#### [TASK TO COMPLETE]
Copy out every line below, from the one containing "Lukas: 11:35 -> 12:35" down to the one containing "Leo: 8:36 -> none", including both. Leave out the pictures.

#### [GIVEN DATA]
---

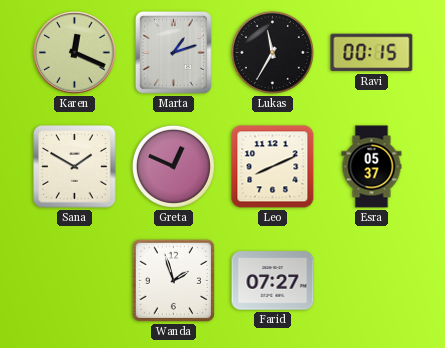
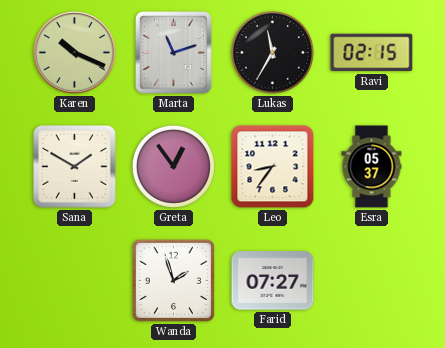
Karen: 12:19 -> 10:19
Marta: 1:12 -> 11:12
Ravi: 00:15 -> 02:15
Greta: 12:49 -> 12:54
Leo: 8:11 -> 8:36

---

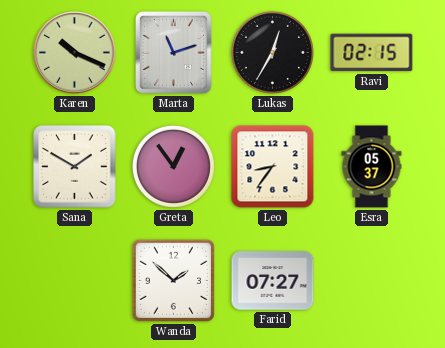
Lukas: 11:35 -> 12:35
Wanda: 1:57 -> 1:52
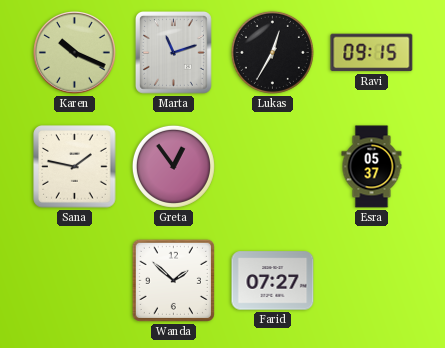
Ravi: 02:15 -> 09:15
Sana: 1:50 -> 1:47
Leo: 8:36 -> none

---

#### [EXERCISE RESPONSE]
Lukas: 11:35 -> 12:35
Wanda: 1:57 -> 1:52
Ravi: 02:15 -> 09:15
Sana: 1:50 -> 1:47
Leo: 8:36 -> none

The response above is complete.